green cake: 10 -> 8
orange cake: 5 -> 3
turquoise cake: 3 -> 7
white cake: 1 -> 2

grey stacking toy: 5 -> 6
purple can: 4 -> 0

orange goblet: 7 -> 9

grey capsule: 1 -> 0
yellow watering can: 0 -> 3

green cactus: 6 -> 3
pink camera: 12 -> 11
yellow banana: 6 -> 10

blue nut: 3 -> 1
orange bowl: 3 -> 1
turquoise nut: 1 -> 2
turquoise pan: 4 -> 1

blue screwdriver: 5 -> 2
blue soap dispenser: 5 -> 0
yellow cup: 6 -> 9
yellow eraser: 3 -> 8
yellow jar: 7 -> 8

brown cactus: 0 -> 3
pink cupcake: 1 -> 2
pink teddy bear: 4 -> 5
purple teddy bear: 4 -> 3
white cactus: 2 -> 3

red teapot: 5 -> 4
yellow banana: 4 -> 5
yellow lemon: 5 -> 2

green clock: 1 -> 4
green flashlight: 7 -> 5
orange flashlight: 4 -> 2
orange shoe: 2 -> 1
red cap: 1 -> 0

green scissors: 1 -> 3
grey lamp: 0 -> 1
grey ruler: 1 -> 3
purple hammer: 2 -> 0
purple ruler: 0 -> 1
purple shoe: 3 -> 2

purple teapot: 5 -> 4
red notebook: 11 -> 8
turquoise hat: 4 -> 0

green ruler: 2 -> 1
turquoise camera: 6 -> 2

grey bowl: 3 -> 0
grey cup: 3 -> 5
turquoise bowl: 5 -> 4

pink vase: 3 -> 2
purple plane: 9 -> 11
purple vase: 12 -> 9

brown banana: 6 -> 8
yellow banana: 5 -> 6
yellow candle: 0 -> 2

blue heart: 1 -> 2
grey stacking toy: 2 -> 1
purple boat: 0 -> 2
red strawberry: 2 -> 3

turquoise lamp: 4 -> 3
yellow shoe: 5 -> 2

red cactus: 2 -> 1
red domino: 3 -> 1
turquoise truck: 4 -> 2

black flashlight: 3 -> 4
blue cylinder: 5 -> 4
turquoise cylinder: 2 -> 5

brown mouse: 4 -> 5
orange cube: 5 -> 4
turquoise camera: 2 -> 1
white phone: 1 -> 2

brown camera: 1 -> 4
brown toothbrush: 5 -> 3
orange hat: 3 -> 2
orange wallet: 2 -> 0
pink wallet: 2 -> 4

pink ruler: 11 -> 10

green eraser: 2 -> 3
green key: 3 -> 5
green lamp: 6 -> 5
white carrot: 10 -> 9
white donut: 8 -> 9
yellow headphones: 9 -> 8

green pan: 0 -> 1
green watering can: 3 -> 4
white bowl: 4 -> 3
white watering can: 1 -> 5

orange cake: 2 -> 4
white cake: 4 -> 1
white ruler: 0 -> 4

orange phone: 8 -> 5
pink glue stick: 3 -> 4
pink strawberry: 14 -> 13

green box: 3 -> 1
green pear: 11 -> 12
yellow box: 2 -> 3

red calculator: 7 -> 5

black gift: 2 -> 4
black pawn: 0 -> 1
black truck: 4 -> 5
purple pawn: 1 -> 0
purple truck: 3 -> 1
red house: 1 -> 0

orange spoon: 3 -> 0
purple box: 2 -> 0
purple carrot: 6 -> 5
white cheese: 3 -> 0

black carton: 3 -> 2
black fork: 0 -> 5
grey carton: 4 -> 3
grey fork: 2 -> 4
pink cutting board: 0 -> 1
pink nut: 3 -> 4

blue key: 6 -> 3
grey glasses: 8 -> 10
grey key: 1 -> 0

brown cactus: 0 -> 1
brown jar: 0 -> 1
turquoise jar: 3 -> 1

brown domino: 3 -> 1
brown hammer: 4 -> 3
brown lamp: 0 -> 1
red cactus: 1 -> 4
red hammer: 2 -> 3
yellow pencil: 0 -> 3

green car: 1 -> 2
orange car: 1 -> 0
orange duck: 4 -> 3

* * *

What is needed>
Using the listing above, count how many lines contain the word "hammer" and, please, write only that number.

Answer for this exercise>
3